Go through the entries below and count the lines where "none" occurs. Give nothing but that number.

» Data to process
* * * * * * * * *

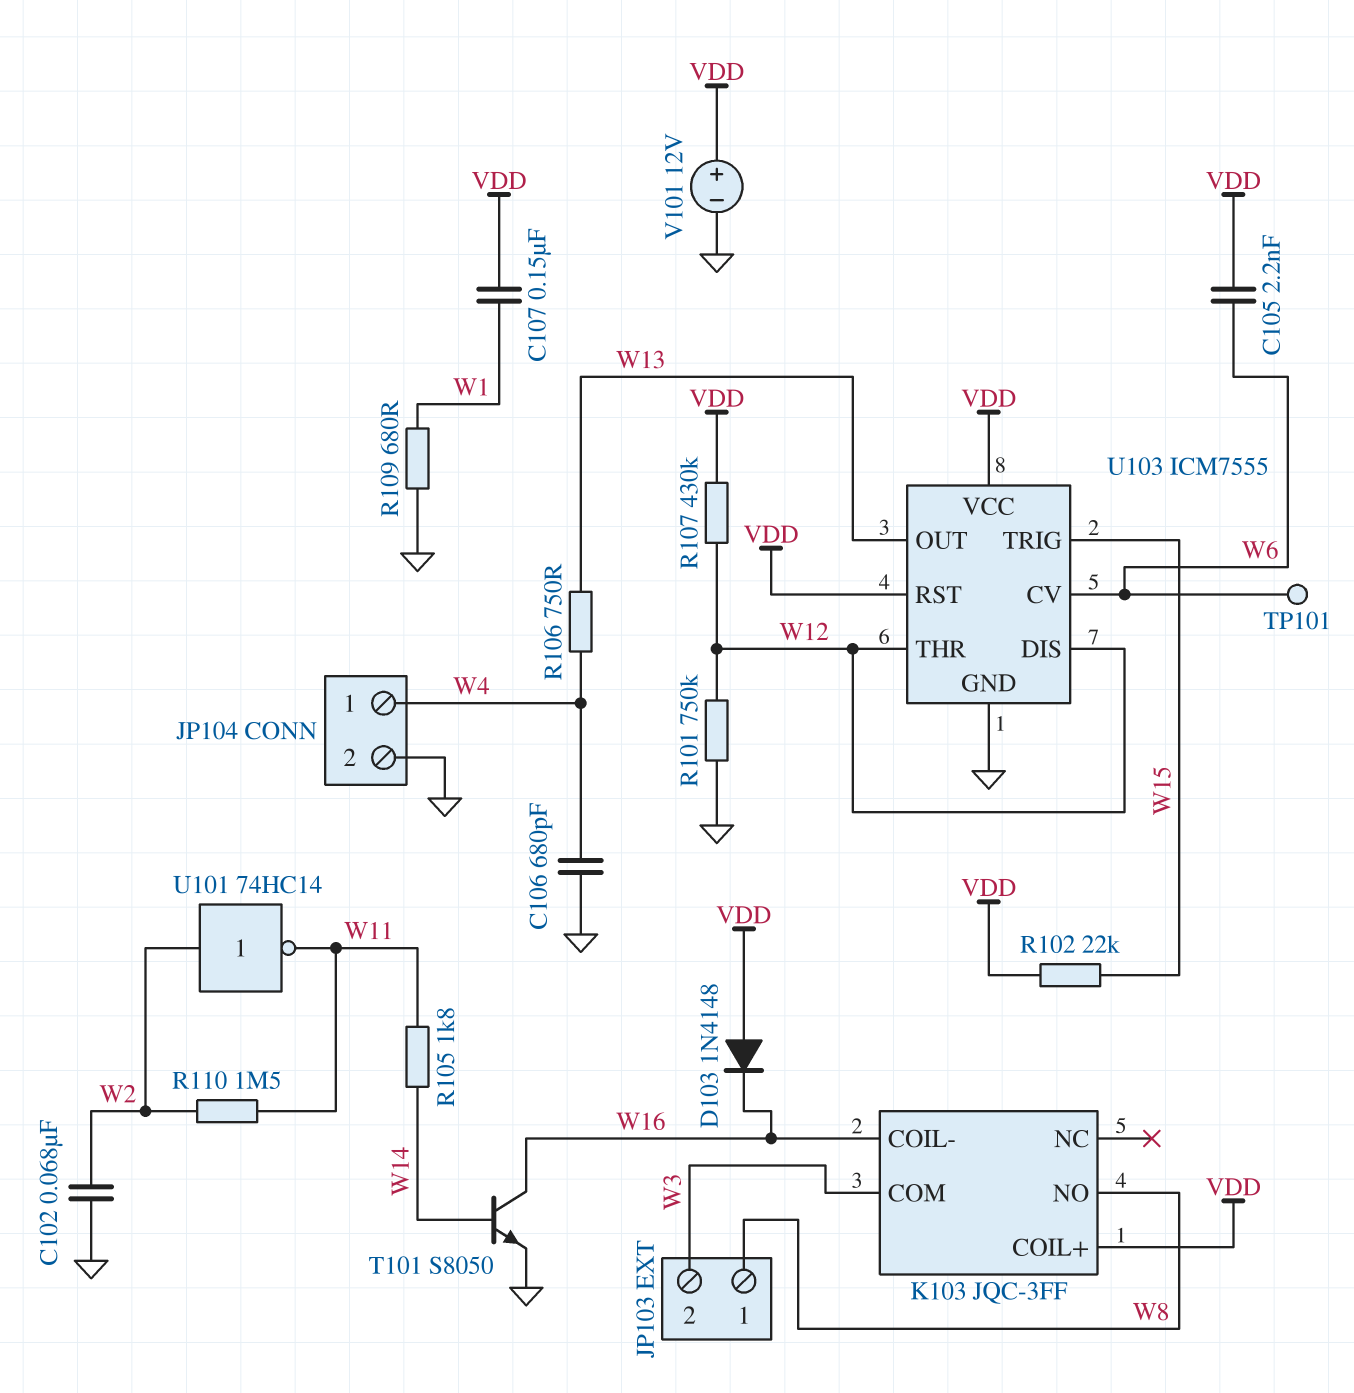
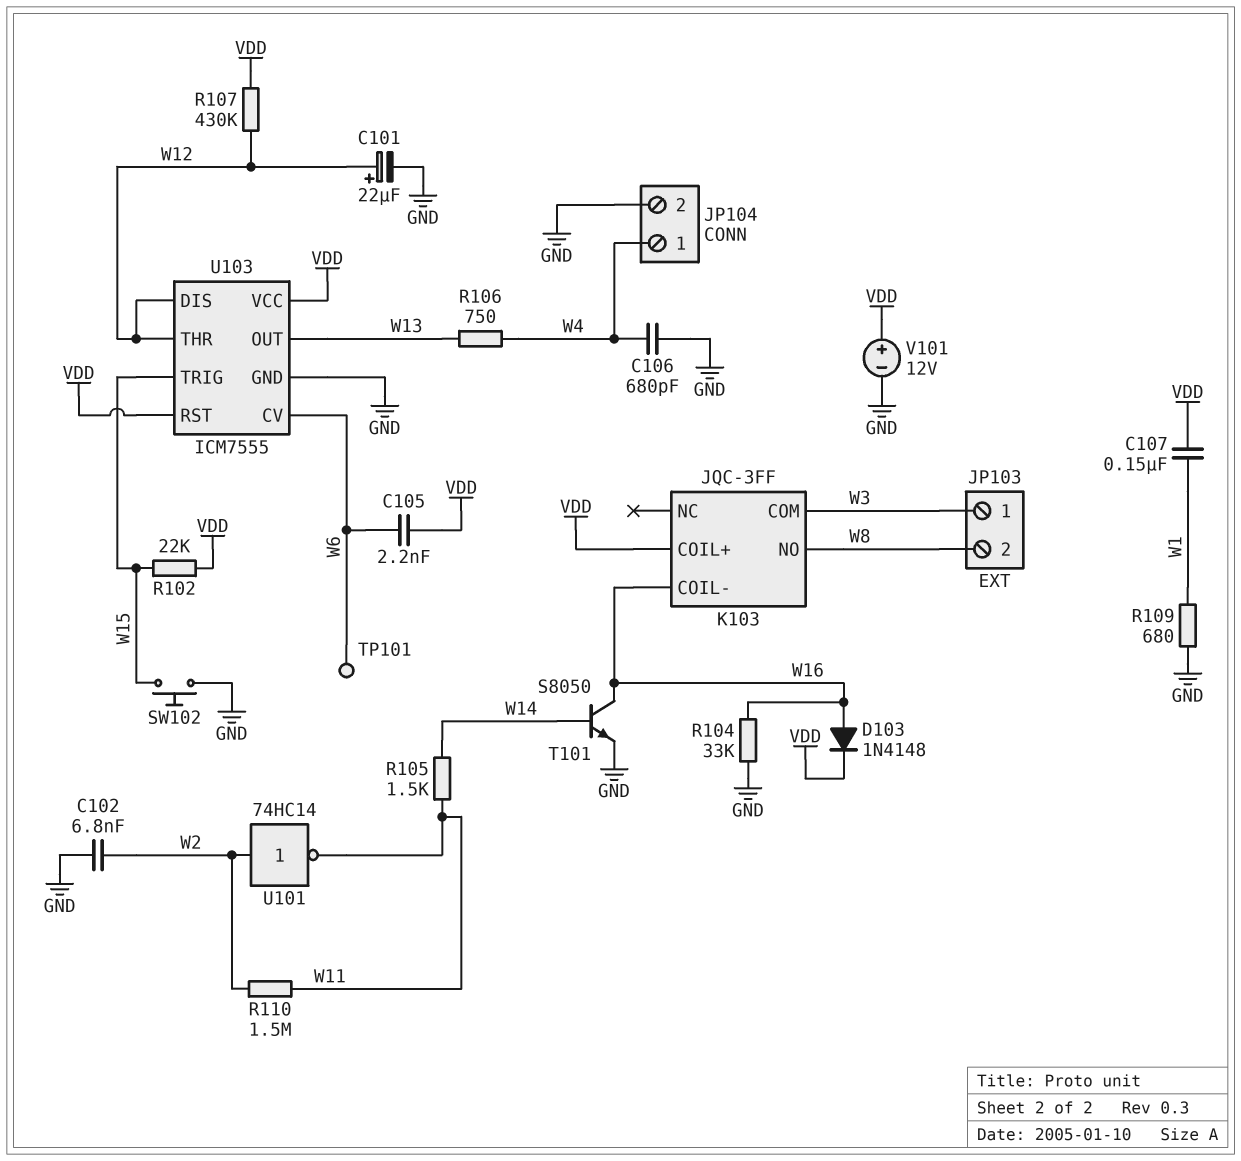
C101: none -> 22uF (plus W12, minus GND)
C102: 68nF (GND, W2) -> 6.8nF (GND, W2)
D103: diode 1N4148 (A VDD, K W16) -> diode 1N4148 (A W16, K VDD)
JP103 pin 1: W8 -> W3
JP103 pin 2: W3 -> W8
R101: 750k (GND, W12) -> none
R104: none -> 33k (GND, W16)
R105: 1.8k (W11, W14) -> 1.5k (W11, W14)
SW102: none -> button (GND, W15)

* * * * * * * * *

» Expected output
4